§ Problem requirements
What lines of the data below hold the string "brown"? Copy each one.

#####

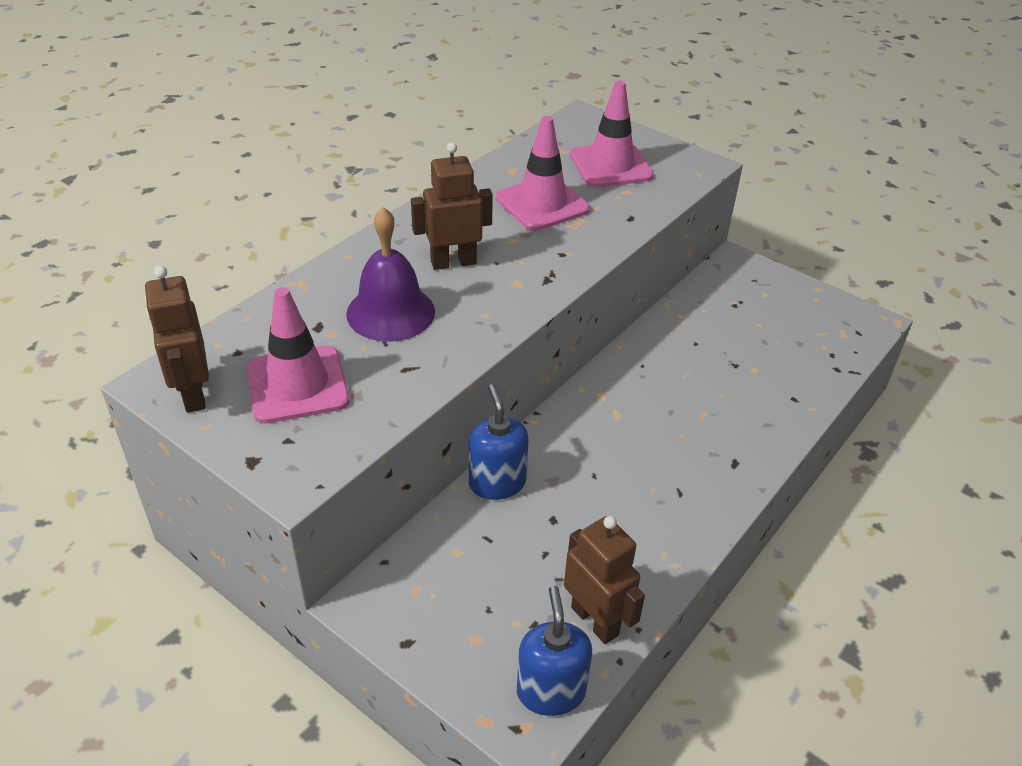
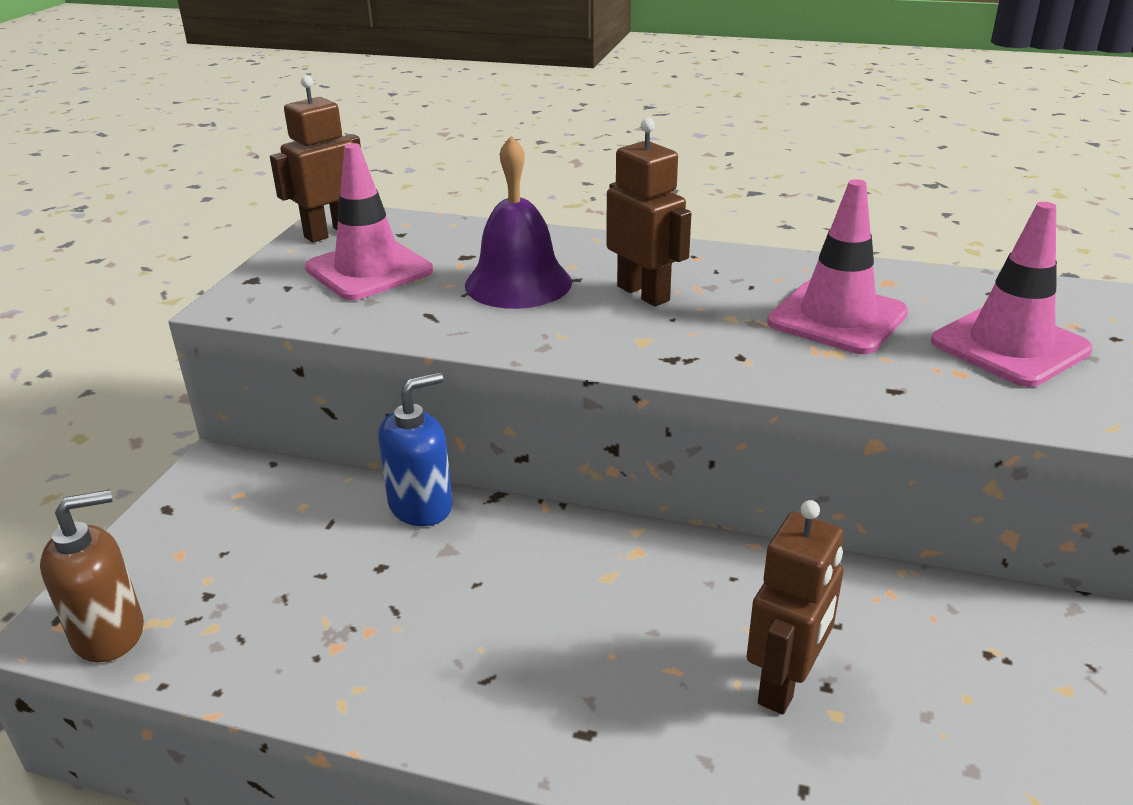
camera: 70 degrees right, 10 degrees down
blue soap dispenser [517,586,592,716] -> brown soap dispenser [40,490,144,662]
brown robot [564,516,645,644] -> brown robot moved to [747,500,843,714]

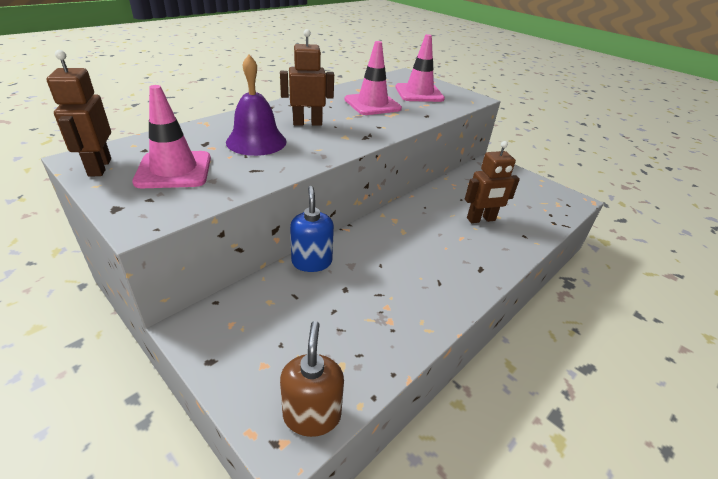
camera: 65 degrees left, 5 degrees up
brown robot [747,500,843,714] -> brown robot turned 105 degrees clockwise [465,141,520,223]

#####

§ Result of this task
blue soap dispenser [517,586,592,716] -> brown soap dispenser [40,490,144,662]
brown robot [564,516,645,644] -> brown robot moved to [747,500,843,714]
brown robot [747,500,843,714] -> brown robot turned 105 degrees clockwise [465,141,520,223]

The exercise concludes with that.